■ ACTIVITY ■
Lines in the entries below where the word "green" shows up should each be copied.

■ EXTRACTED ENTRIES ■

::::::::::

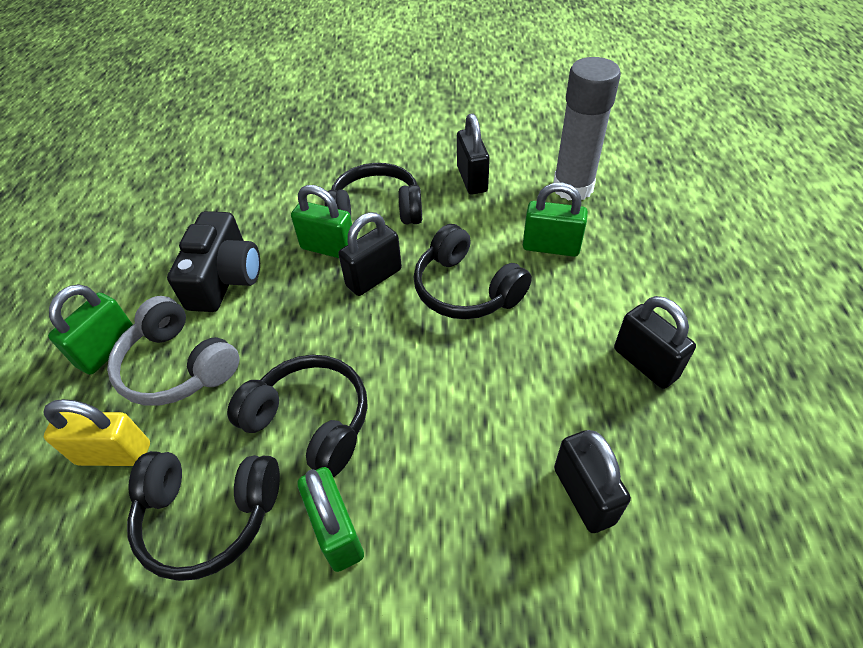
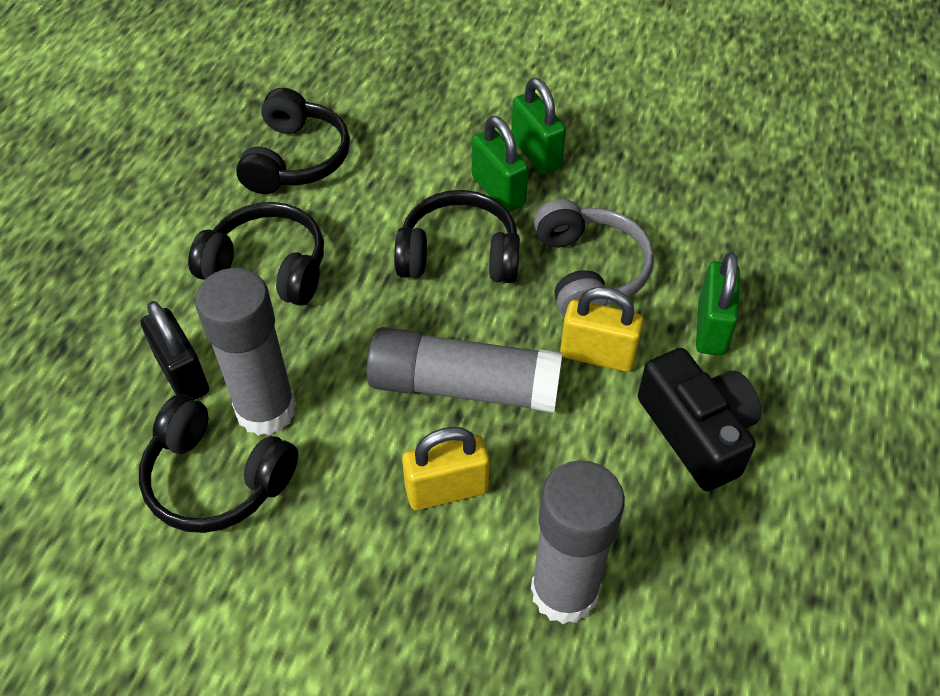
black padlock: 4 -> 1
green padlock: 4 -> 3
grey glue stick: 1 -> 3
yellow padlock: 1 -> 2

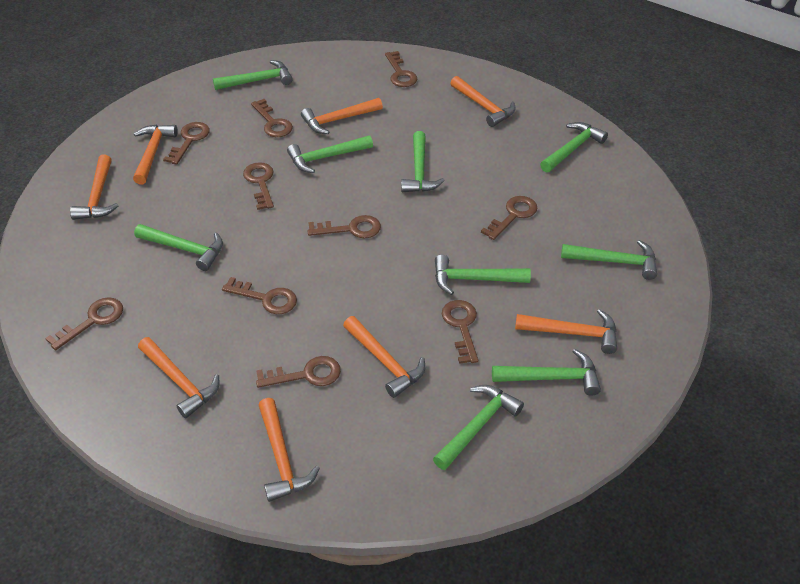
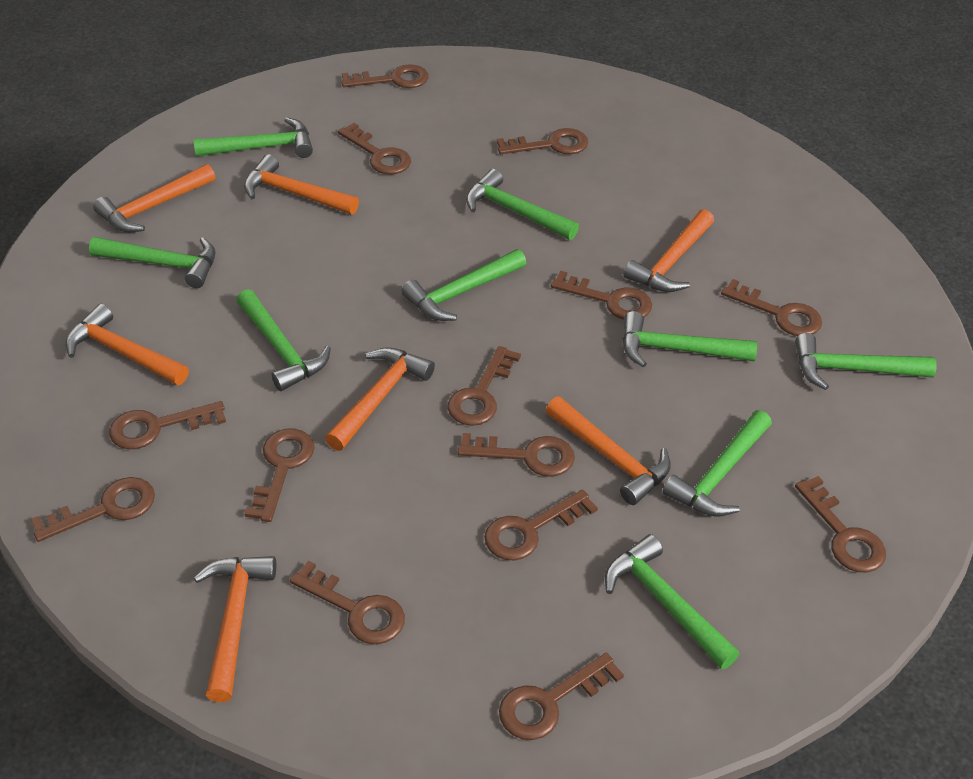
brown key: 10 -> 14
orange hammer: 8 -> 7

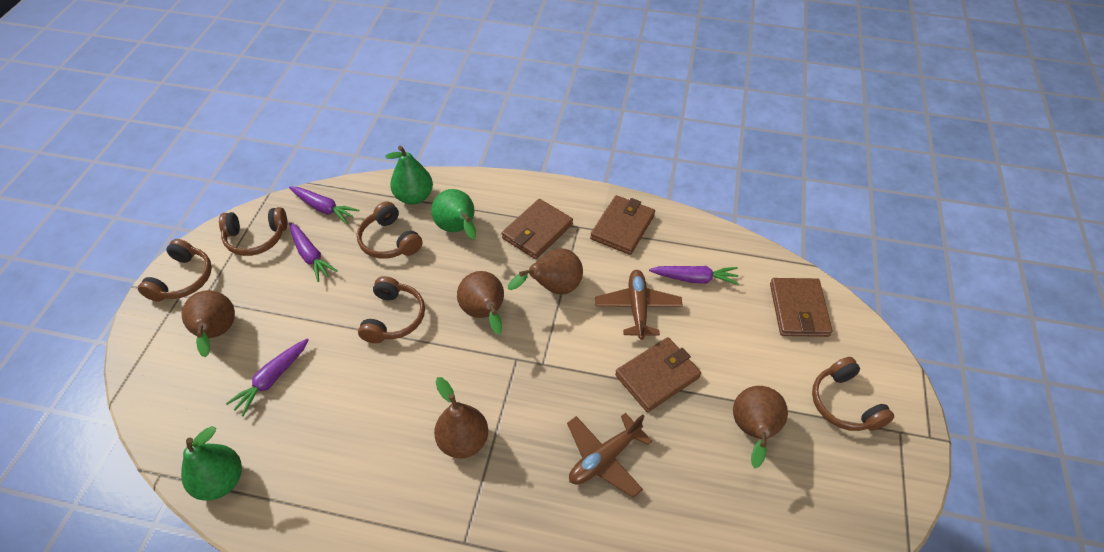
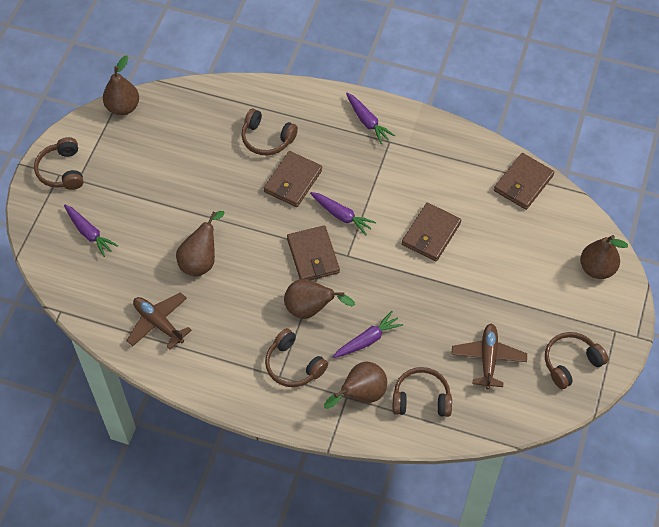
green pear: 3 -> 0

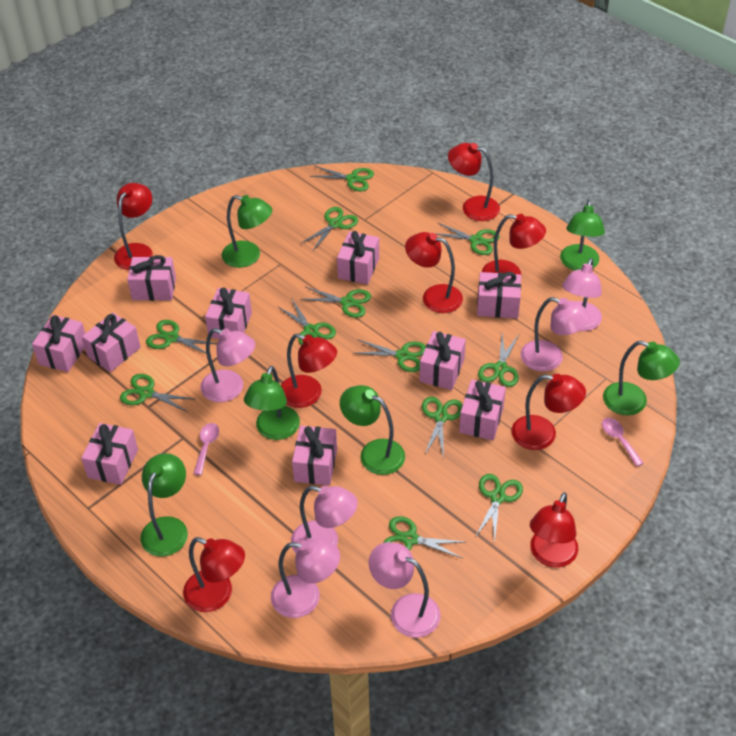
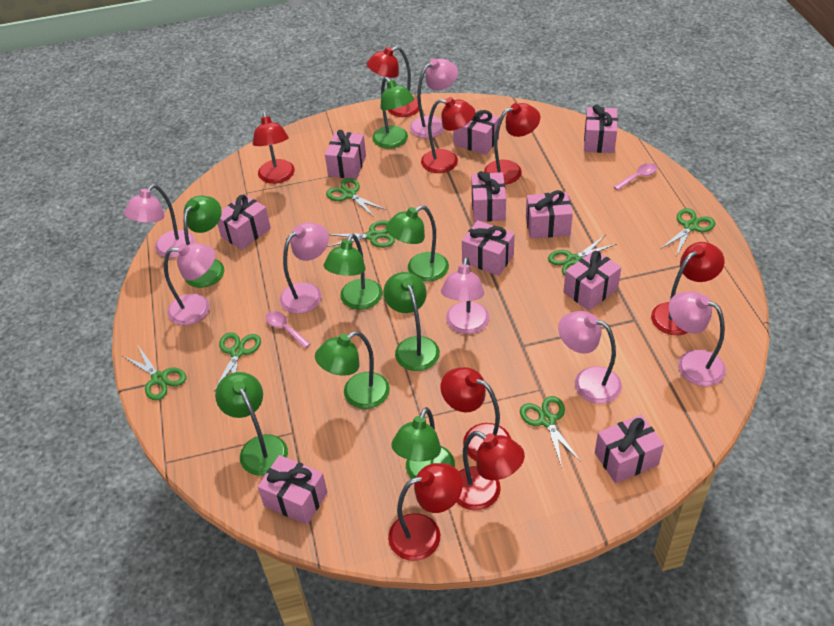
green lamp: 6 -> 8
green scissors: 12 -> 7
pink lamp: 6 -> 7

::::::::::

■ RESPONSE ■
green padlock: 4 -> 3
green pear: 3 -> 0
green lamp: 6 -> 8
green scissors: 12 -> 7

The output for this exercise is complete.